> **PROVIDED RECORDS**:
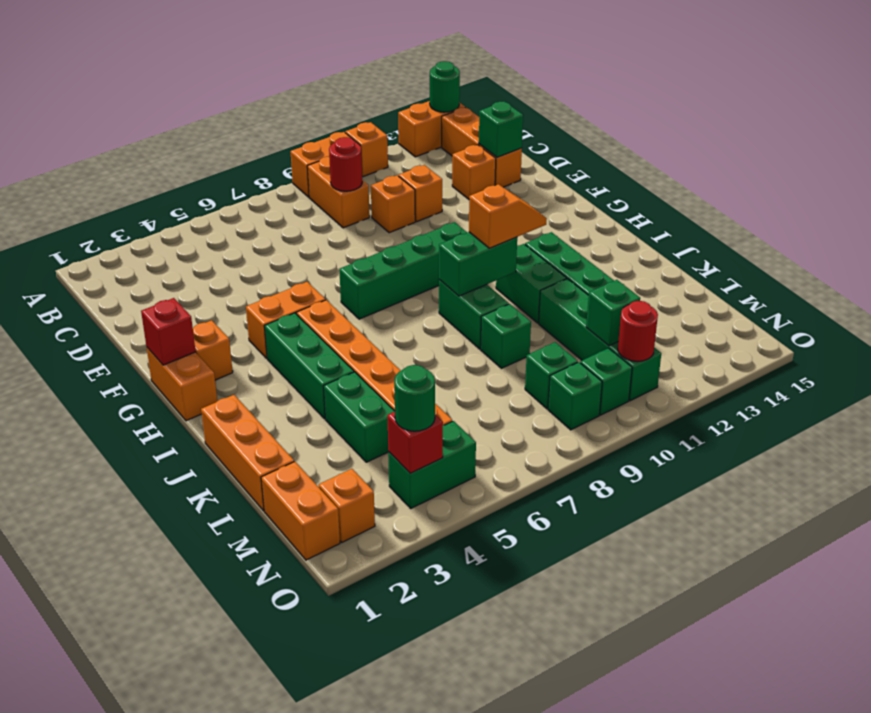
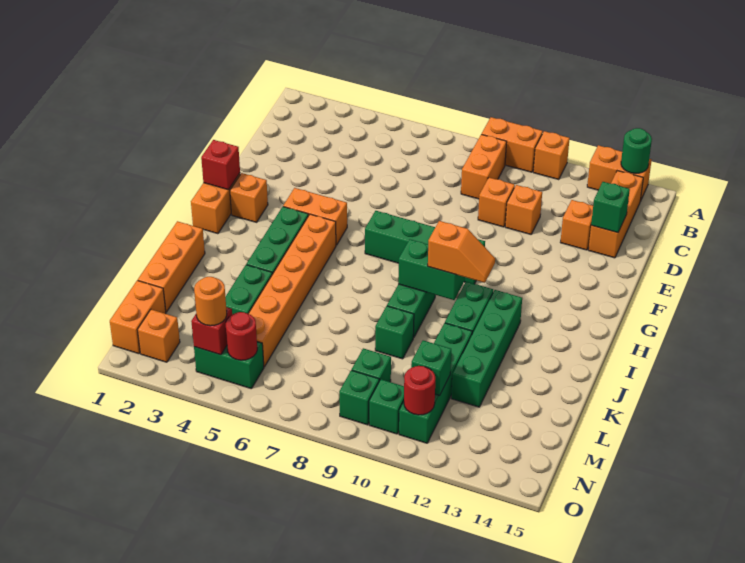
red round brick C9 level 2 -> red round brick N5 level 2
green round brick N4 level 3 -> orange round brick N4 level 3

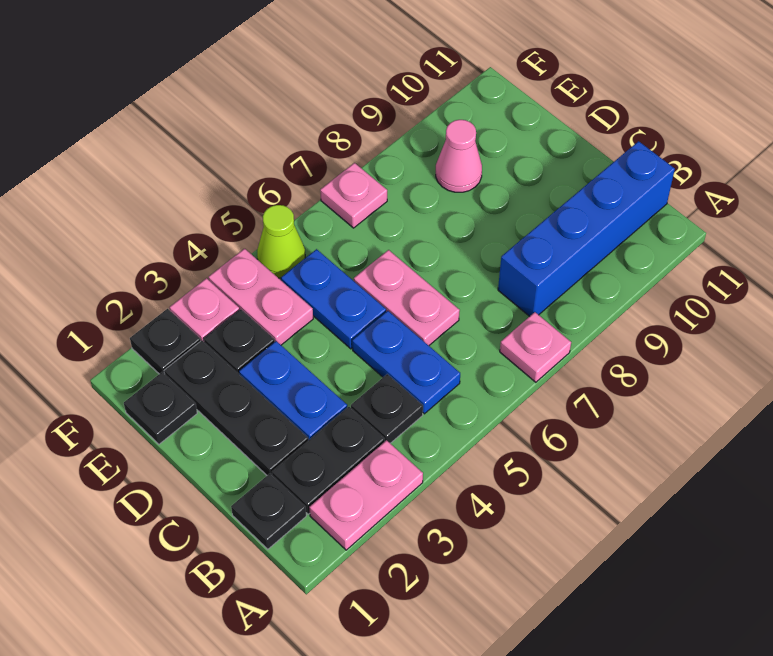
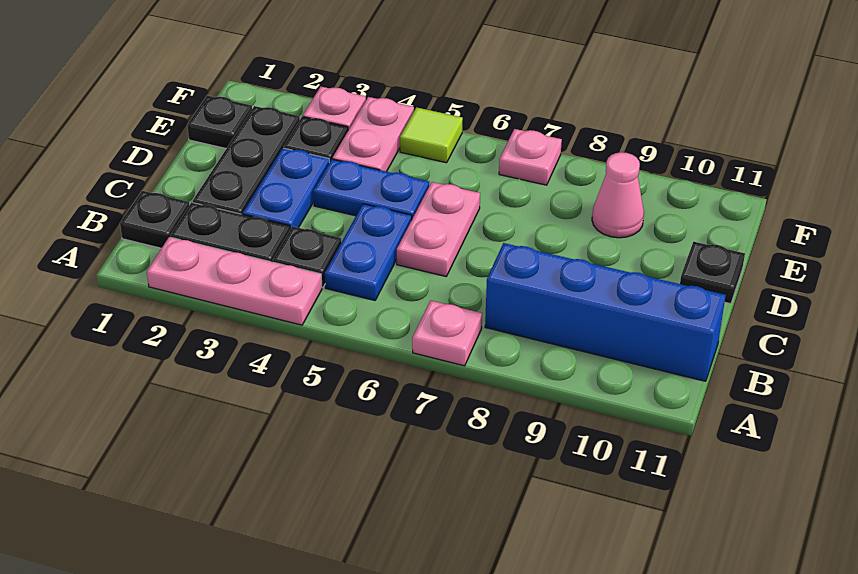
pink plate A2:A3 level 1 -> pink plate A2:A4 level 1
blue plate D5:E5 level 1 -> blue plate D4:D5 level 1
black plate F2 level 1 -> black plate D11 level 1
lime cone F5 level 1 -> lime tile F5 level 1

> **EXERCISE INSTRUCTIONS**: The whole listing is to be duplicated verbatim, apart from its images.

> **OUTPUT FOR THIS EXERCISE**:
red round brick C9 level 2 -> red round brick N5 level 2
green round brick N4 level 3 -> orange round brick N4 level 3

pink plate A2:A3 level 1 -> pink plate A2:A4 level 1
blue plate D5:E5 level 1 -> blue plate D4:D5 level 1
black plate F2 level 1 -> black plate D11 level 1
lime cone F5 level 1 -> lime tile F5 level 1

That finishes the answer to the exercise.